Collect from the data below each line with "yellow".

MATERIAL PROVIDED Block Start

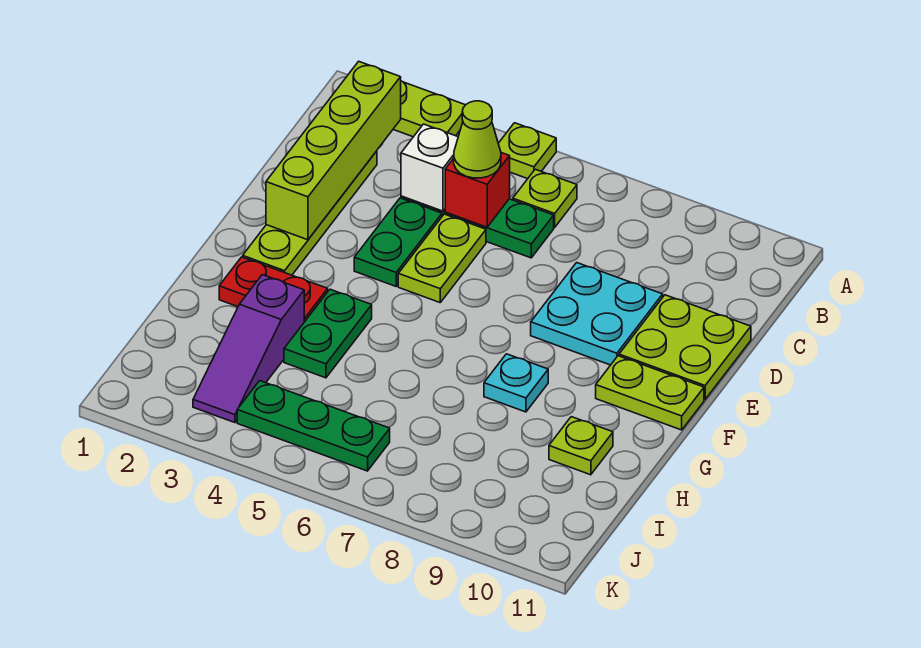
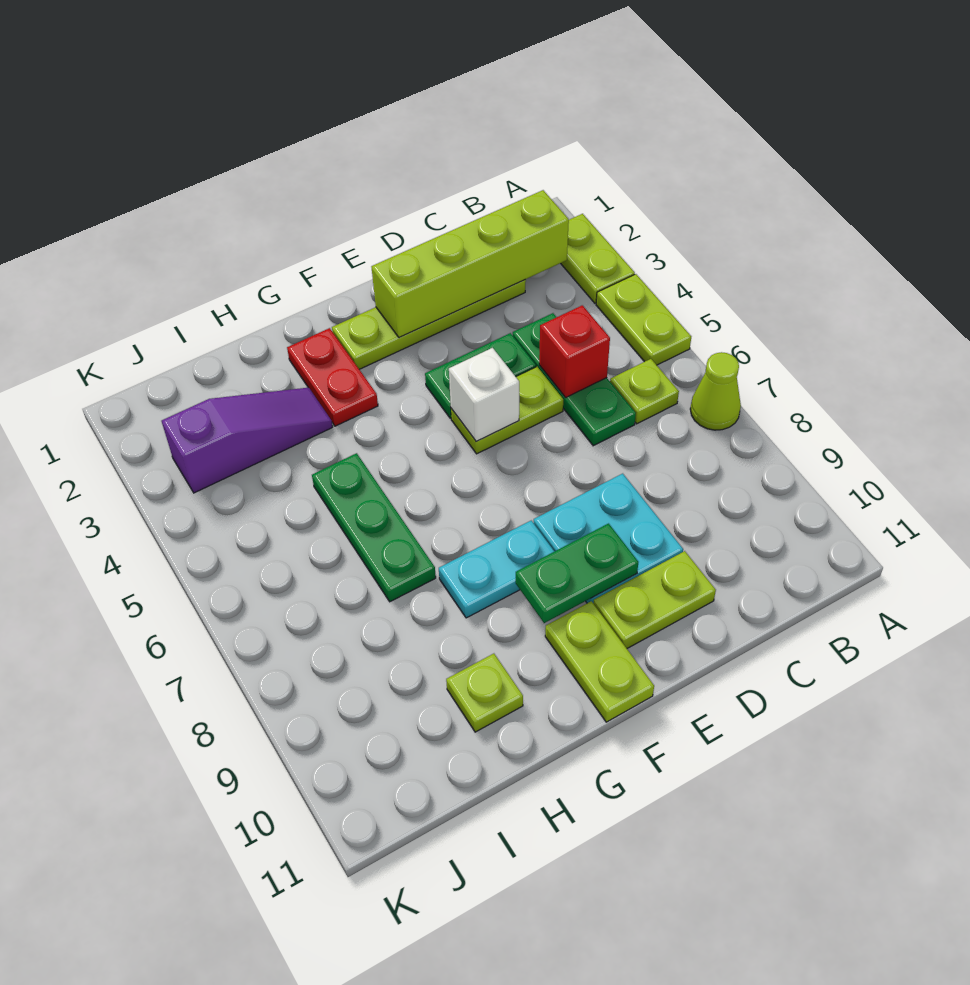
lime plate A5 level 1 -> lime plate A4:A5 level 1
white brick C4 level 2 -> white brick E5 level 2
lime cone C5 level 3 -> lime cone A7 level 1
lime plate D10:E11 level 1 -> lime plate D10:E10 level 1
green plate G4:H4 level 1 -> green plate E9:F9 level 2
cyan plate G8 level 1 -> cyan plate F8:G8 level 1
purple slope H3:J3 level 1 top H -> purple slope H3:J3 level 1 top J
green plate J4:J6 level 1 -> green plate H5:H7 level 1

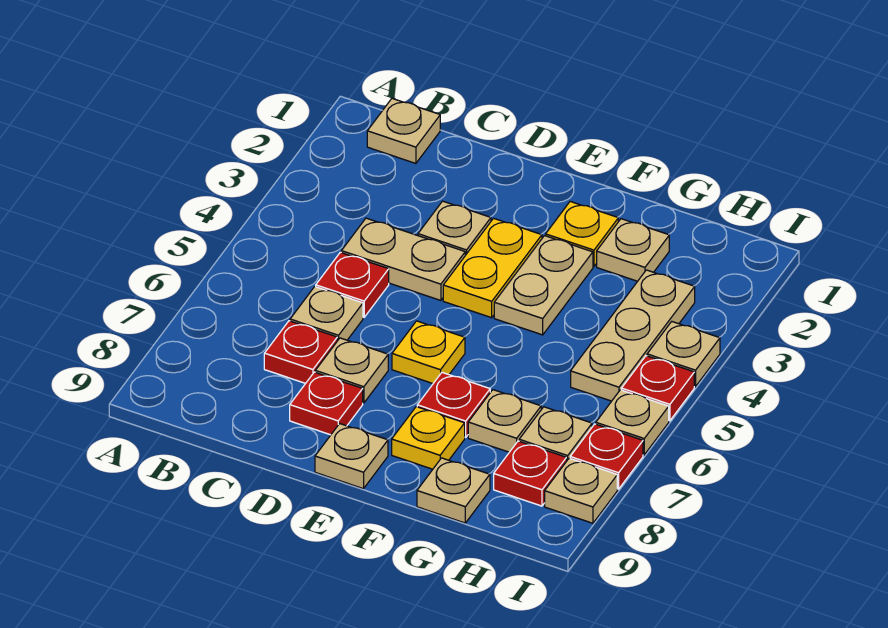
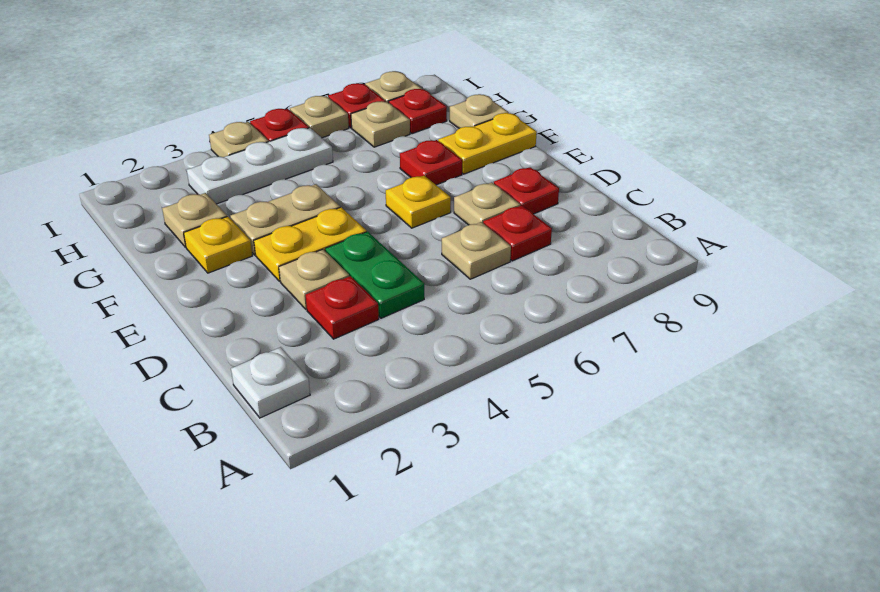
tan plate B1 level 1 -> white plate B1 level 1
tan plate C4:D4 level 1 -> green plate C4:D4 level 1
red plate C5 level 1 -> red plate C3 level 1
tan plate E9 level 1 -> none
yellow plate F8 level 1 -> yellow plate F8:F9 level 1
tan plate G7 level 1 -> none
tan plate H3:H5 level 1 -> white plate H3:H5 level 1

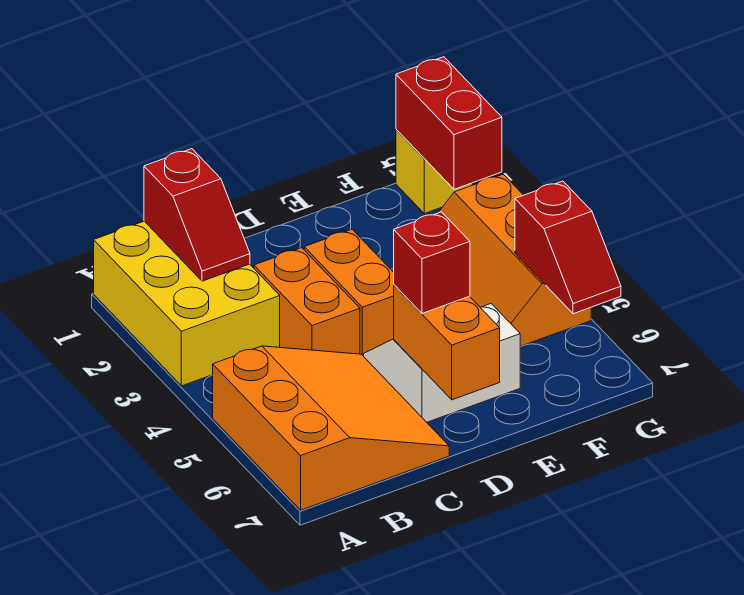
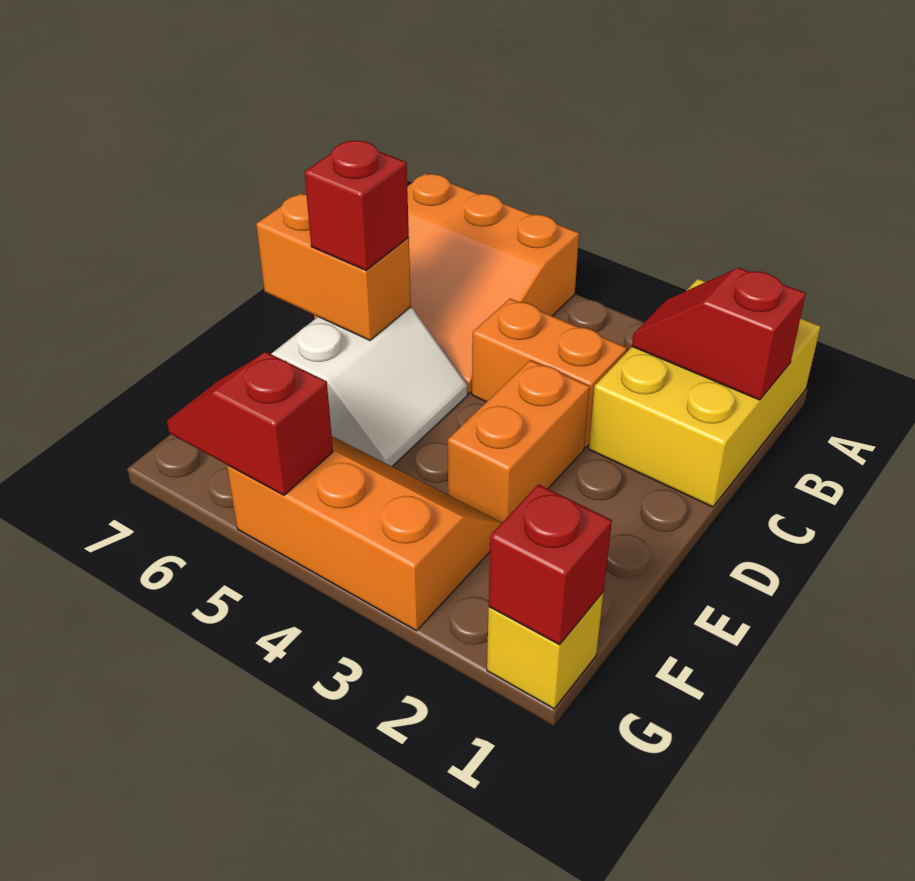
yellow brick A1:B3 level 1 -> yellow brick A1:C2 level 1
orange brick D3:D4 level 1 -> orange brick D3:E3 level 1
red brick G1:G2 level 2 -> red brick G1 level 2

MATERIAL PROVIDED Block End

◆ SOLUTION TO THIS EXERCISE:
yellow plate F8 level 1 -> yellow plate F8:F9 level 1
yellow brick A1:B3 level 1 -> yellow brick A1:C2 level 1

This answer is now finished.